• Data records:
━━━━

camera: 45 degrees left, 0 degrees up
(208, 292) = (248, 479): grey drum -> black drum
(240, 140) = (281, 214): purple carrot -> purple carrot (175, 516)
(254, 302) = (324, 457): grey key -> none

━━━━

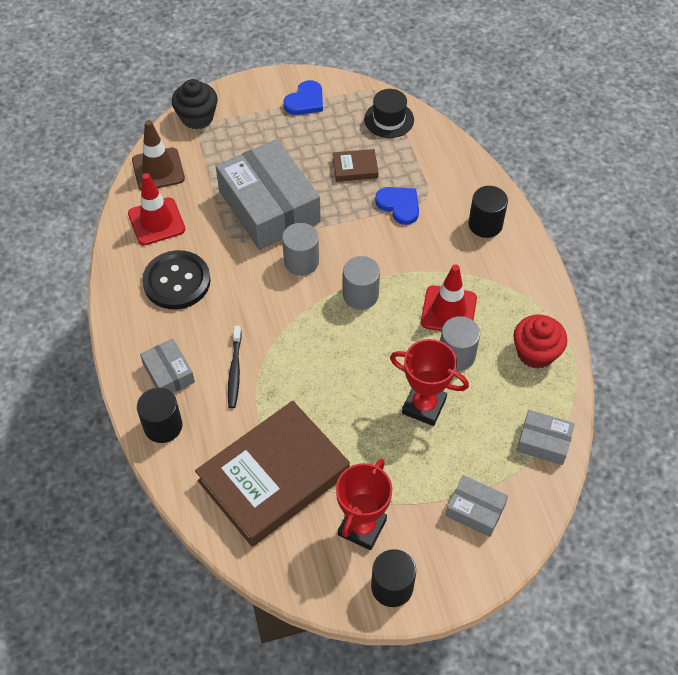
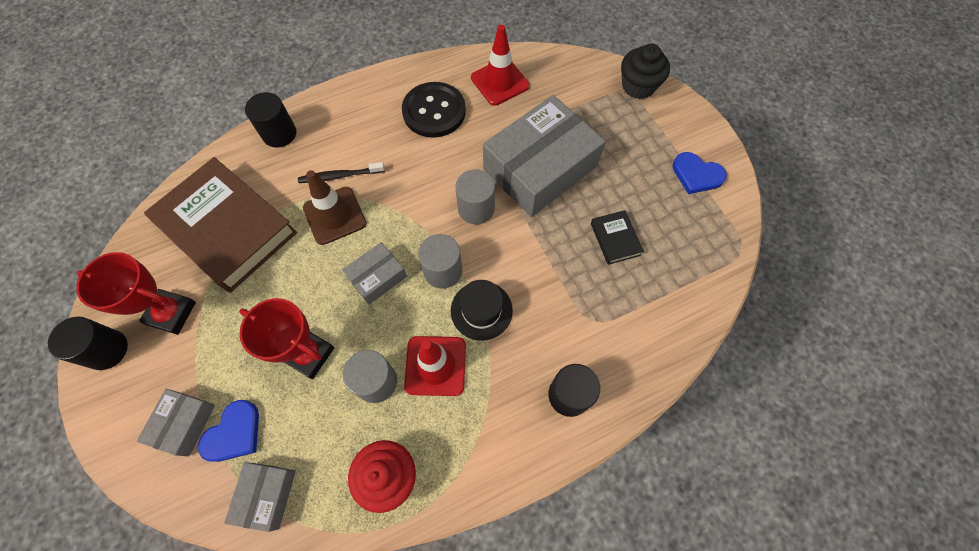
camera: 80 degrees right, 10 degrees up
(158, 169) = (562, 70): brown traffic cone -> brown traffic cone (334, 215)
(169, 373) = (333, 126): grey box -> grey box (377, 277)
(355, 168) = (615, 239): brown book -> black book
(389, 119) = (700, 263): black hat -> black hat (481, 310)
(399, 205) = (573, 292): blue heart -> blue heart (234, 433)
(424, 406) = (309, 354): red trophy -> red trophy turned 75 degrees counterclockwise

━━━━

• What the task requires: Across the listing above, how many lines carry "camera"? Give only the number.

• Written solution: 2